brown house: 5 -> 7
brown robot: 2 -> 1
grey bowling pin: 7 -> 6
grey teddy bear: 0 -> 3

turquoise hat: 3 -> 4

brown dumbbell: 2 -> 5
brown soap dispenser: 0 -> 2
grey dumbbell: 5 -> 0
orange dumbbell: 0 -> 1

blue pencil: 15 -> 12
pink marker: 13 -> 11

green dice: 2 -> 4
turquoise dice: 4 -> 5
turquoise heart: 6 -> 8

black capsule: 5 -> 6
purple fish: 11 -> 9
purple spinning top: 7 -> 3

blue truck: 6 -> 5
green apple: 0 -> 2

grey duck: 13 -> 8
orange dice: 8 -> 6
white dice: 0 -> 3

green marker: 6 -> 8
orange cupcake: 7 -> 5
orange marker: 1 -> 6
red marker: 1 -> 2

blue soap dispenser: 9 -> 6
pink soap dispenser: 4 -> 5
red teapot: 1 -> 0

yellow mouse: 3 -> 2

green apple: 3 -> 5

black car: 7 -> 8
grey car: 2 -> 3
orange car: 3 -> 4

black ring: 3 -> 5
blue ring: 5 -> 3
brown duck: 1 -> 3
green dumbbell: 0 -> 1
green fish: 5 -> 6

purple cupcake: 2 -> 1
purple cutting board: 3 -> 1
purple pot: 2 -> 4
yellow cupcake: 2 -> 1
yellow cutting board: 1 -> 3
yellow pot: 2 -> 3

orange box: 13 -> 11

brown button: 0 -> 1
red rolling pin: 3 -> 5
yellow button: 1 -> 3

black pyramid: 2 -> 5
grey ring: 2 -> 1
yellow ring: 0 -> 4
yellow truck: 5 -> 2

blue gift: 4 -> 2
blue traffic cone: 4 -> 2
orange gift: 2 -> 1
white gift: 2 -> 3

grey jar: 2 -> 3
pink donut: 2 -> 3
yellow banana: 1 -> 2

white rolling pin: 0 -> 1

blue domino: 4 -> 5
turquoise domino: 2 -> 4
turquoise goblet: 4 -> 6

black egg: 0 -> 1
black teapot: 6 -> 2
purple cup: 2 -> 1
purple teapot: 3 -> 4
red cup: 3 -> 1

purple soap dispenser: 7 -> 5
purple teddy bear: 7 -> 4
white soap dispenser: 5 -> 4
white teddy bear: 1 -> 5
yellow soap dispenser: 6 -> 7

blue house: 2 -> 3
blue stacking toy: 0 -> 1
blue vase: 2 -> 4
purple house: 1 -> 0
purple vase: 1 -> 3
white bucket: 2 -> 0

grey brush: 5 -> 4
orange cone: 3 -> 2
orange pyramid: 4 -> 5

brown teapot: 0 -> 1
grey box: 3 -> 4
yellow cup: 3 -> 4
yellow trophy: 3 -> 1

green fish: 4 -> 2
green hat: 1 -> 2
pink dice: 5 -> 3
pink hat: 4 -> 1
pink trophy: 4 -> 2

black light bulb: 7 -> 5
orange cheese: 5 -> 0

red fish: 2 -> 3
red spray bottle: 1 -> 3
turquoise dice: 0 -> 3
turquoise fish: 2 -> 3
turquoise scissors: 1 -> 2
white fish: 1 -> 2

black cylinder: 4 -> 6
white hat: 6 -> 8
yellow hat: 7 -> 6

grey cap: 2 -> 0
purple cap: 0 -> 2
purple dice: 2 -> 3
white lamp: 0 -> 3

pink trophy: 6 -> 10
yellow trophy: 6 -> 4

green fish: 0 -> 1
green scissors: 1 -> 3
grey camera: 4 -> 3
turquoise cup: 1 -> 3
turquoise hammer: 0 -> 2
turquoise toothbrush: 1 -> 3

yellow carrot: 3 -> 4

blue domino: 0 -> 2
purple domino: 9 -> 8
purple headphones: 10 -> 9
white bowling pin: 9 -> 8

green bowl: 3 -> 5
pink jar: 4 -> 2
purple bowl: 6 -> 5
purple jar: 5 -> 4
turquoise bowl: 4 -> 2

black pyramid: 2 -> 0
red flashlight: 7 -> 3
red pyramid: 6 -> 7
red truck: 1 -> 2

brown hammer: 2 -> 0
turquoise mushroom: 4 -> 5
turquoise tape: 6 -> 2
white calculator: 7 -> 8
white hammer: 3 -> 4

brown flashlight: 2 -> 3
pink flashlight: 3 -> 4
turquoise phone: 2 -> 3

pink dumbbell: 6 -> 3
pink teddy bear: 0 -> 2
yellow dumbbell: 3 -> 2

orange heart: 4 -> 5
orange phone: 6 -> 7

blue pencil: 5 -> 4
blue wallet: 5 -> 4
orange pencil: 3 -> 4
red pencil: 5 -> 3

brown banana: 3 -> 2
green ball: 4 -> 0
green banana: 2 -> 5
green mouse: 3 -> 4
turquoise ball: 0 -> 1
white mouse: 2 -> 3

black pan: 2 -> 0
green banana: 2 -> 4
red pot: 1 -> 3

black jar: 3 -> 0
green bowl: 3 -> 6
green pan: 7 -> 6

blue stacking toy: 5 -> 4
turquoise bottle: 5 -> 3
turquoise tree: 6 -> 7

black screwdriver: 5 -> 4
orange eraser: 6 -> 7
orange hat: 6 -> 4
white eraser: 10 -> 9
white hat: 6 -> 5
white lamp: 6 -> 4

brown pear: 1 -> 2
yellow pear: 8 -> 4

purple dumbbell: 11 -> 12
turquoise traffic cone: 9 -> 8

========================================

Output the listing verbatim through the "blue domino: 4 -> 5" line.

brown house: 5 -> 7
brown robot: 2 -> 1
grey bowling pin: 7 -> 6
grey teddy bear: 0 -> 3

turquoise hat: 3 -> 4

brown dumbbell: 2 -> 5
brown soap dispenser: 0 -> 2
grey dumbbell: 5 -> 0
orange dumbbell: 0 -> 1

blue pencil: 15 -> 12
pink marker: 13 -> 11

green dice: 2 -> 4
turquoise dice: 4 -> 5
turquoise heart: 6 -> 8

black capsule: 5 -> 6
purple fish: 11 -> 9
purple spinning top: 7 -> 3

blue truck: 6 -> 5
green apple: 0 -> 2

grey duck: 13 -> 8
orange dice: 8 -> 6
white dice: 0 -> 3

green marker: 6 -> 8
orange cupcake: 7 -> 5
orange marker: 1 -> 6
red marker: 1 -> 2

blue soap dispenser: 9 -> 6
pink soap dispenser: 4 -> 5
red teapot: 1 -> 0

yellow mouse: 3 -> 2

green apple: 3 -> 5

black car: 7 -> 8
grey car: 2 -> 3
orange car: 3 -> 4

black ring: 3 -> 5
blue ring: 5 -> 3
brown duck: 1 -> 3
green dumbbell: 0 -> 1
green fish: 5 -> 6

purple cupcake: 2 -> 1
purple cutting board: 3 -> 1
purple pot: 2 -> 4
yellow cupcake: 2 -> 1
yellow cutting board: 1 -> 3
yellow pot: 2 -> 3

orange box: 13 -> 11

brown button: 0 -> 1
red rolling pin: 3 -> 5
yellow button: 1 -> 3

black pyramid: 2 -> 5
grey ring: 2 -> 1
yellow ring: 0 -> 4
yellow truck: 5 -> 2

blue gift: 4 -> 2
blue traffic cone: 4 -> 2
orange gift: 2 -> 1
white gift: 2 -> 3

grey jar: 2 -> 3
pink donut: 2 -> 3
yellow banana: 1 -> 2

white rolling pin: 0 -> 1

blue domino: 4 -> 5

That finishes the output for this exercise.